**Exercise objective:** The copy you return should hold only the lines from the top of the data below through the line with "Kuchen (rosa) [171, 336, 254, 399]", each duplicated exactly and with no pictures.

**Records shown:**
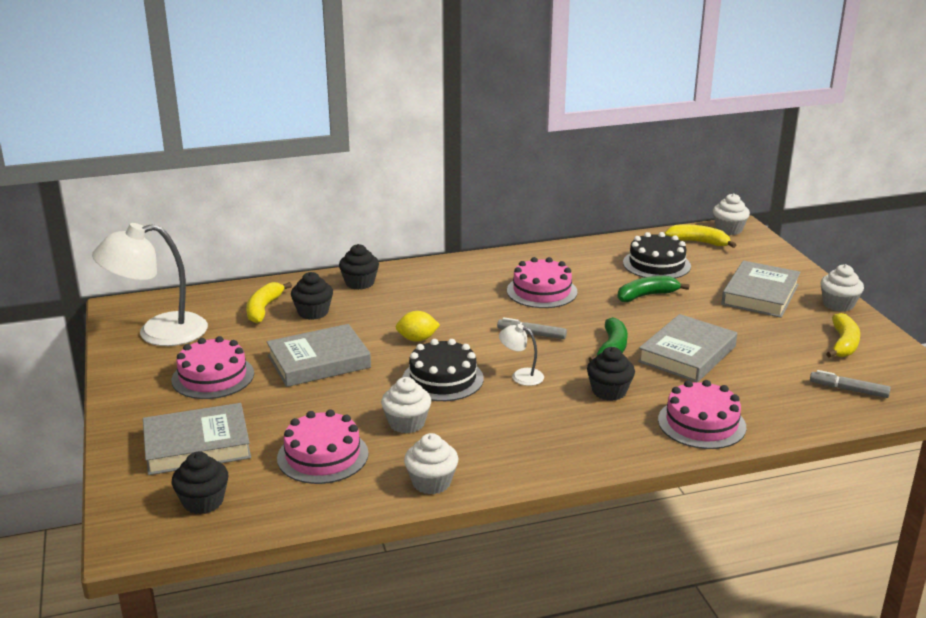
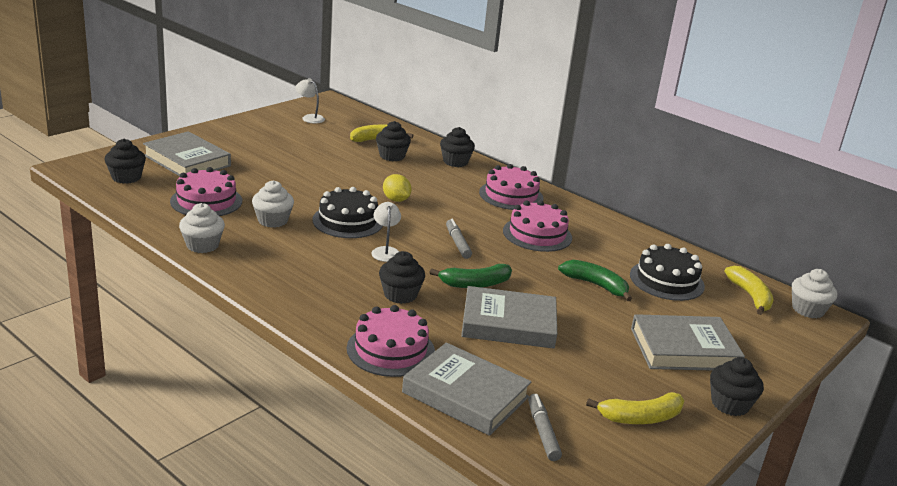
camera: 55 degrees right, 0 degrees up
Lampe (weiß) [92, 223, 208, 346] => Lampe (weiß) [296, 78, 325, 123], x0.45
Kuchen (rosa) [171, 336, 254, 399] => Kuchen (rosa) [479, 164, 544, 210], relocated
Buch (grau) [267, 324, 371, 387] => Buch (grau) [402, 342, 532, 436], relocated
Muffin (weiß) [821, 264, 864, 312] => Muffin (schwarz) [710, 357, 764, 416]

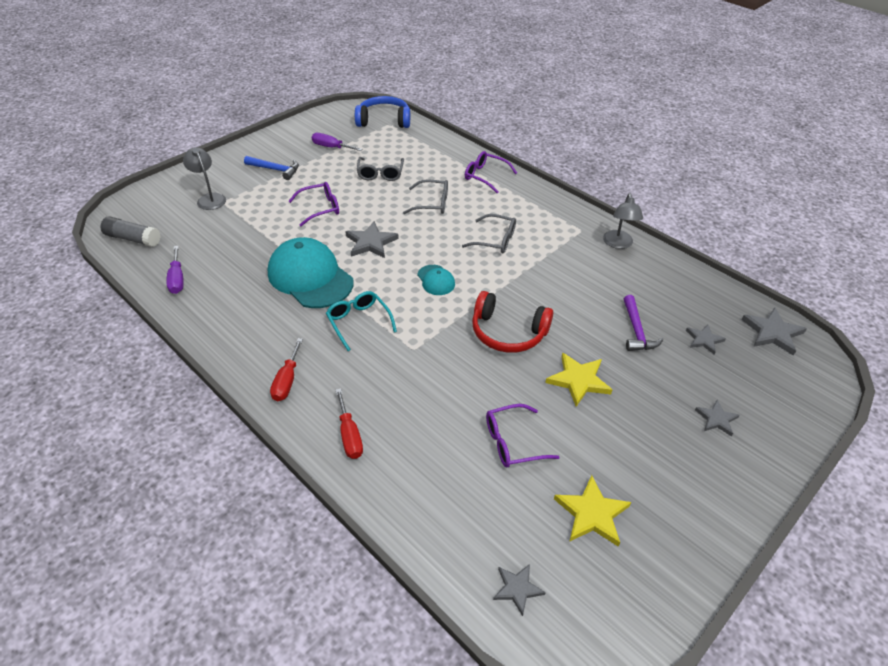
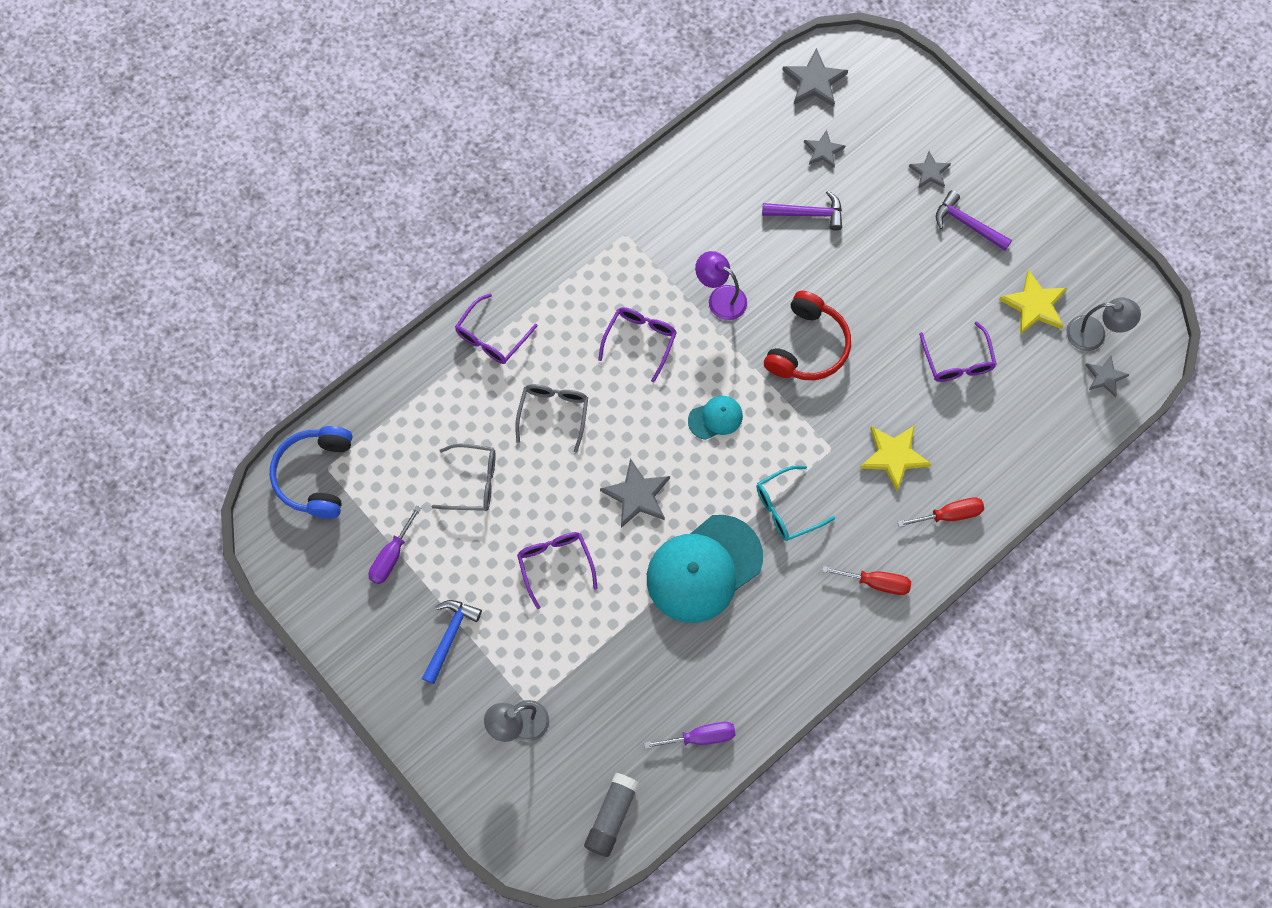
camera: 85 degrees left, 25 degrees up
Brille (grau) [462, 214, 516, 253] => Brille (lila) [598, 307, 677, 382]
Stern (gelb) [545, 352, 612, 407] => Stern (gelb) [860, 425, 932, 491], relocated
Lampe (grau) [603, 194, 643, 249] => Lampe (grau) [1066, 297, 1141, 351], relocated
nothing => Lampe (lila) [695, 251, 747, 320]
nothing => Hammer (lila) [936, 190, 1012, 251]

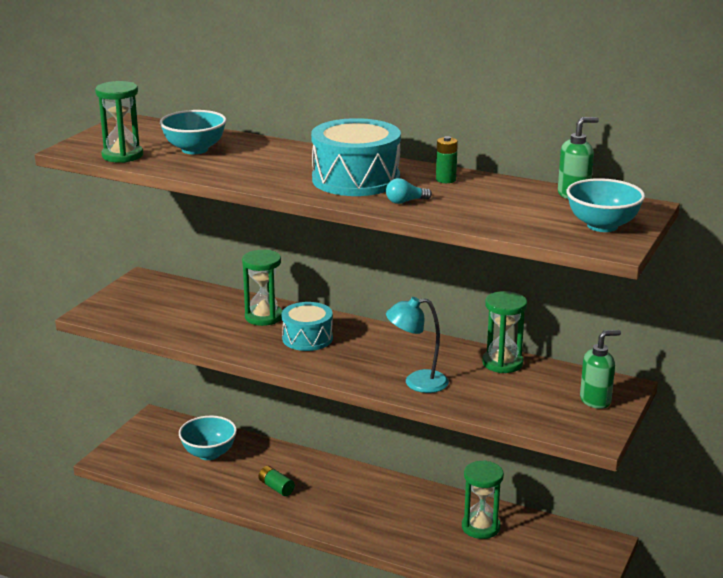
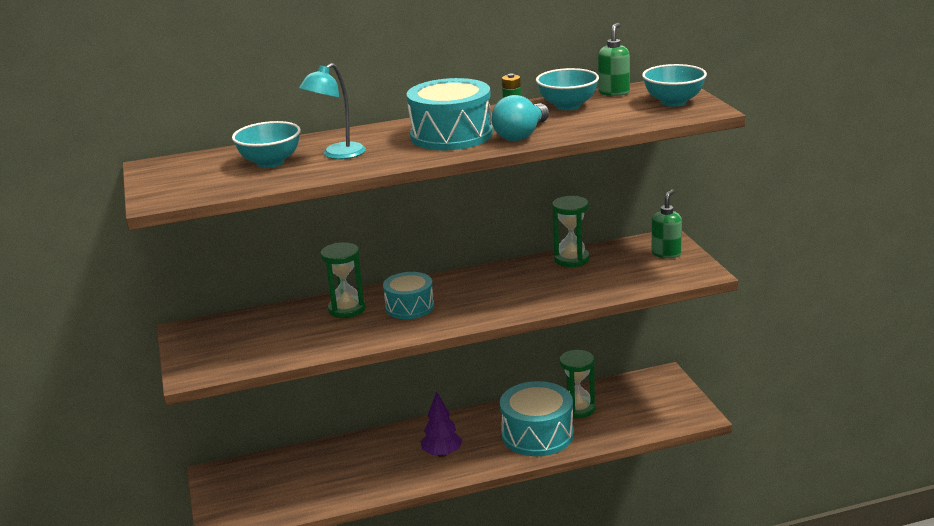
camera: 40 degrees left, 0 degrees up
Sanduhr (grün) [95, 81, 143, 163] => nothing
Schüssel (türkis) [179, 416, 237, 460] => Schüssel (türkis) [536, 68, 599, 110], relocated
Batterie (grün) [259, 466, 295, 496] => nothing
Glühbirne (türkis) [386, 178, 432, 204] => Glühbirne (türkis) [491, 95, 549, 141], x1.96
Lampe (türkis) [386, 297, 449, 393] => Lampe (türkis) [299, 63, 366, 159], relocated
nothing => Baum (lila) [421, 391, 462, 457]
nothing => Trommel (türkis) [500, 381, 574, 456]

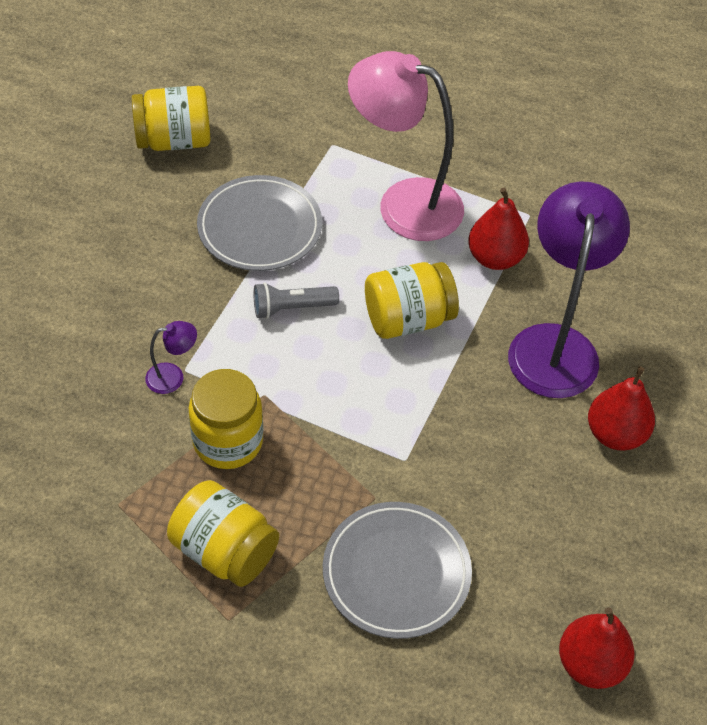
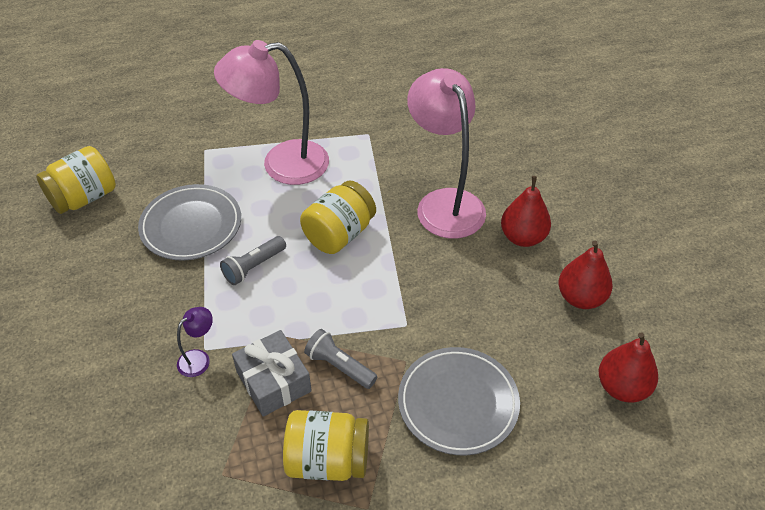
camera: 30 degrees left, 5 degrees down
Einmachglas (gelb) [189, 369, 263, 469] => Geschenk (grau) [232, 330, 312, 417]
Birne (rot) [468, 188, 529, 270] => Birne (rot) [558, 241, 613, 309], relocated
Lampe (lila) [508, 181, 630, 398] => Lampe (rosa) [407, 68, 486, 239]
nothing => Taschenlampe (grau) [304, 329, 377, 389]

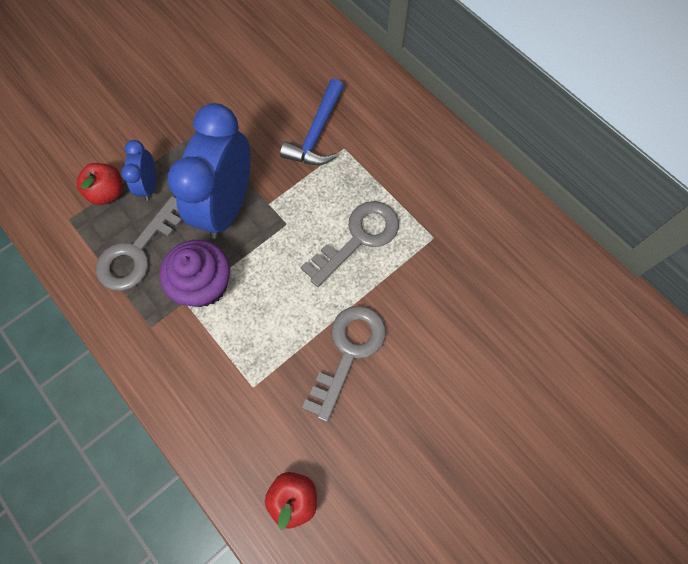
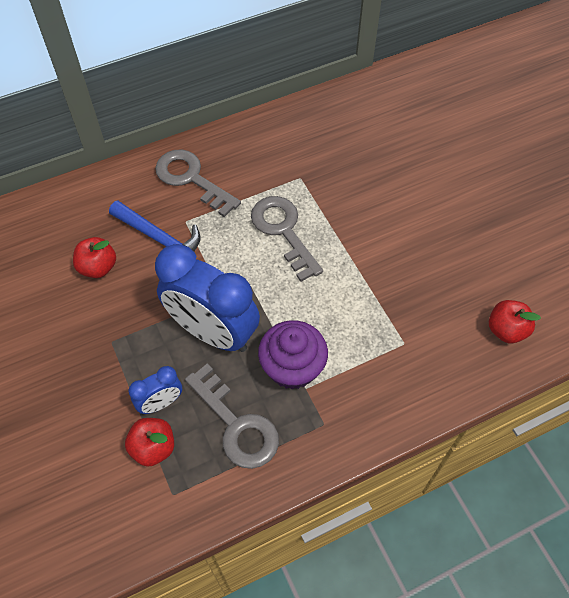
camera: 75 degrees left, 10 degrees down
Wecker (blau) [121, 140, 156, 201] => Wecker (blau) [129, 366, 182, 414], 45 degrees counterclockwise
Schlüssel (grau) [302, 306, 386, 422] => Schlüssel (grau) [155, 150, 241, 217], relocated
nothing => Apfel (rot) [73, 237, 116, 278]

**Answer box:**
camera: 55 degrees right, 0 degrees up
Lampe (weiß) [92, 223, 208, 346] => Lampe (weiß) [296, 78, 325, 123], x0.45
Kuchen (rosa) [171, 336, 254, 399] => Kuchen (rosa) [479, 164, 544, 210], relocated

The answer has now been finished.